Return every line of the listing below, unchanged, from its first line to the line holding "488, 47, 51]", that line included.

START The records

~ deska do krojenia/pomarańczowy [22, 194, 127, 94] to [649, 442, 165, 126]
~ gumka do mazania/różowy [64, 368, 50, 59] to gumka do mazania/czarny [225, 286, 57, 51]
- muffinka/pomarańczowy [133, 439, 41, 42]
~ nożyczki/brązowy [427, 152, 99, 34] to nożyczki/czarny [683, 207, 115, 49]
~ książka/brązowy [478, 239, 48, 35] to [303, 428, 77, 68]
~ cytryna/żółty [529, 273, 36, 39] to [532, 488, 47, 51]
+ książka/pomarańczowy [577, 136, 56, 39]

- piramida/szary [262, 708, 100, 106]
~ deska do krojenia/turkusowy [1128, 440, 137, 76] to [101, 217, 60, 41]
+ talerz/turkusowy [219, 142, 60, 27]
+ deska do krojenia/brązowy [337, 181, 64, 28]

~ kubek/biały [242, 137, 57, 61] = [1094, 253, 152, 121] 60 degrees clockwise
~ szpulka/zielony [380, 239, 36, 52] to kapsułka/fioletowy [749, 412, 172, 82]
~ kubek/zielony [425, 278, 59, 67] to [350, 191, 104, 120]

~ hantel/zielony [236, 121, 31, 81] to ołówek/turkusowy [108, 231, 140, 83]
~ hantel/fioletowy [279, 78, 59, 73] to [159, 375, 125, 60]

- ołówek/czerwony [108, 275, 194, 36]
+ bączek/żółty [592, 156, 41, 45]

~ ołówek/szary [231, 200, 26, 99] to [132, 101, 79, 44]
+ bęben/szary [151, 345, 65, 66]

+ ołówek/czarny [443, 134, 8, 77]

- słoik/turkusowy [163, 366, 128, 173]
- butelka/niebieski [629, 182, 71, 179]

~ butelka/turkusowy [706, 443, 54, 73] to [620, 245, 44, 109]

END The records

▶ [Solution for this exercise]:
~ deska do krojenia/pomarańczowy [22, 194, 127, 94] to [649, 442, 165, 126]
~ gumka do mazania/różowy [64, 368, 50, 59] to gumka do mazania/czarny [225, 286, 57, 51]
- muffinka/pomarańczowy [133, 439, 41, 42]
~ nożyczki/brązowy [427, 152, 99, 34] to nożyczki/czarny [683, 207, 115, 49]
~ książka/brązowy [478, 239, 48, 35] to [303, 428, 77, 68]
~ cytryna/żółty [529, 273, 36, 39] to [532, 488, 47, 51]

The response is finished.